→ **TASK**
Go through the listing and pick out each line with the word "purple" in it.

→ **SUPPLIED ENTRIES**
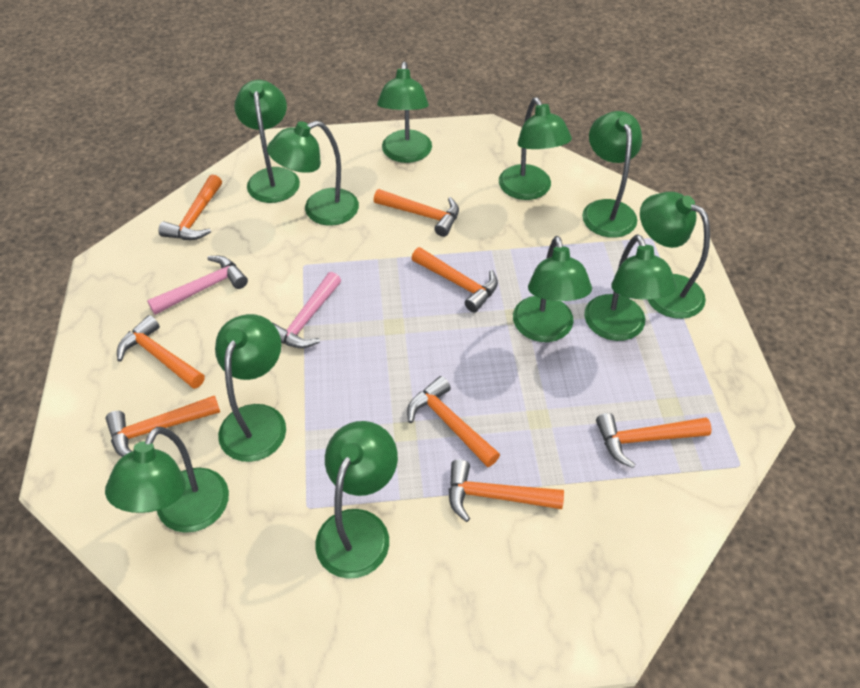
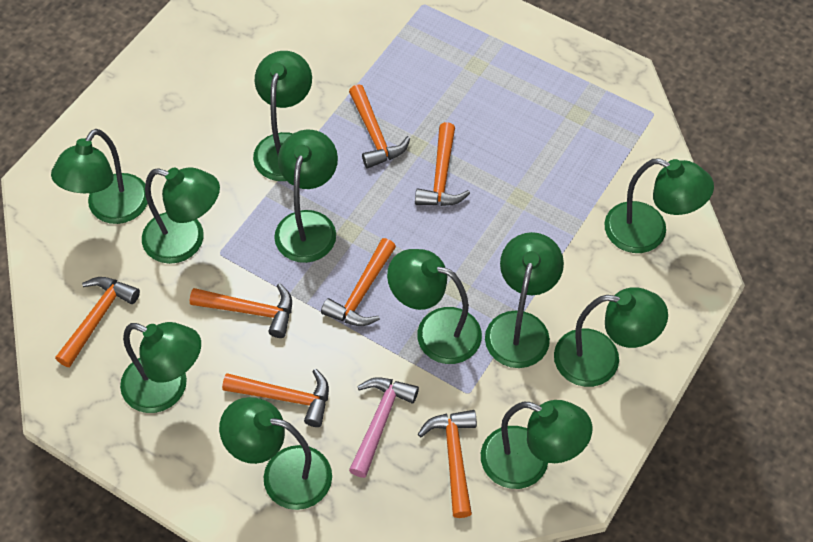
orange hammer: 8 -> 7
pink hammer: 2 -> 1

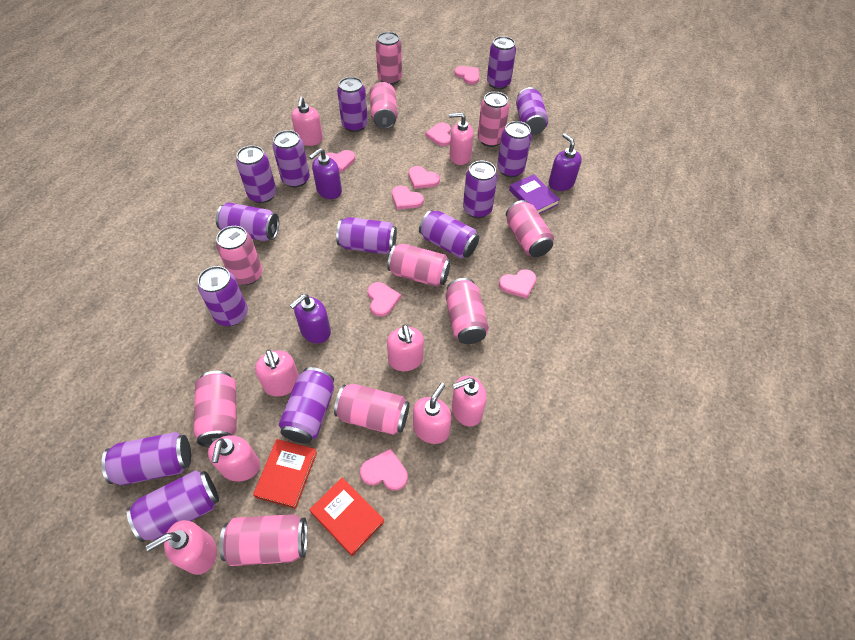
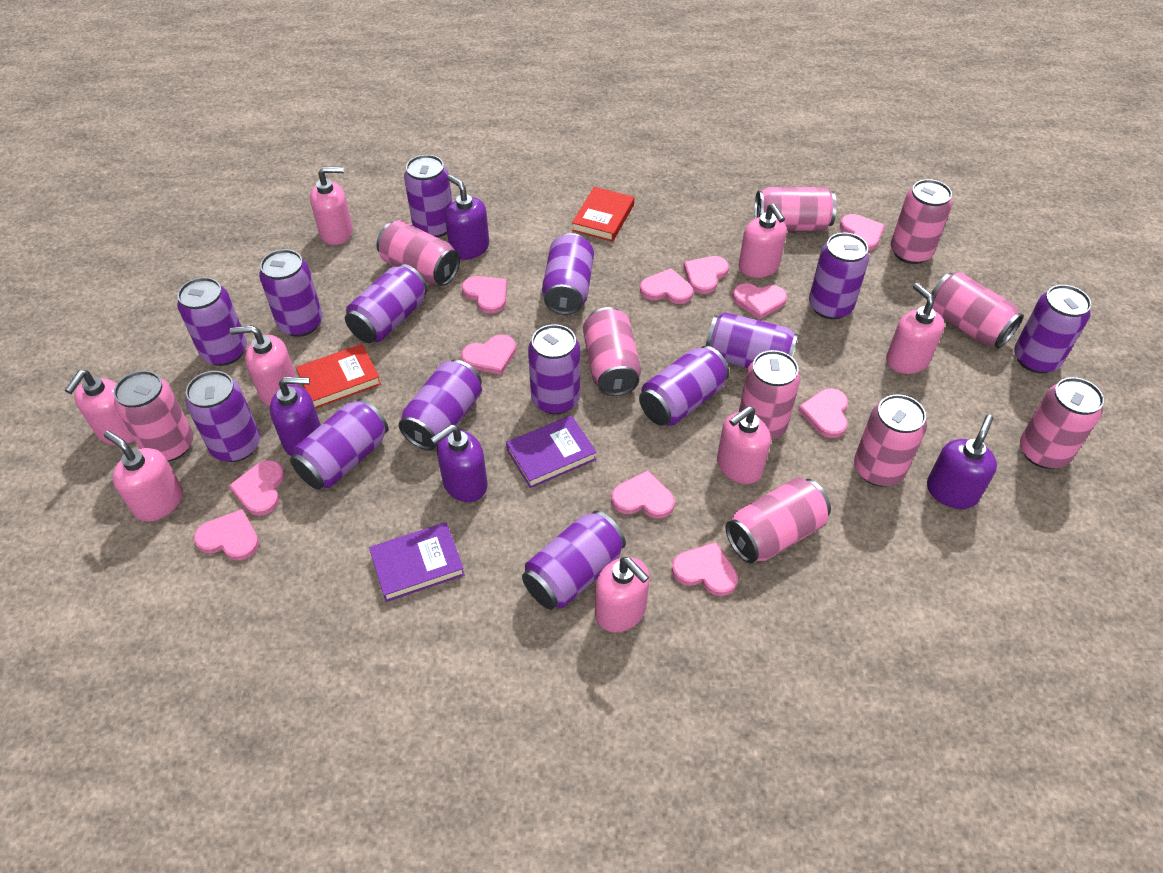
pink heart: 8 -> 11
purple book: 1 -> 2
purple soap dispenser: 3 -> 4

→ **ANSWER BELOW**
purple book: 1 -> 2
purple soap dispenser: 3 -> 4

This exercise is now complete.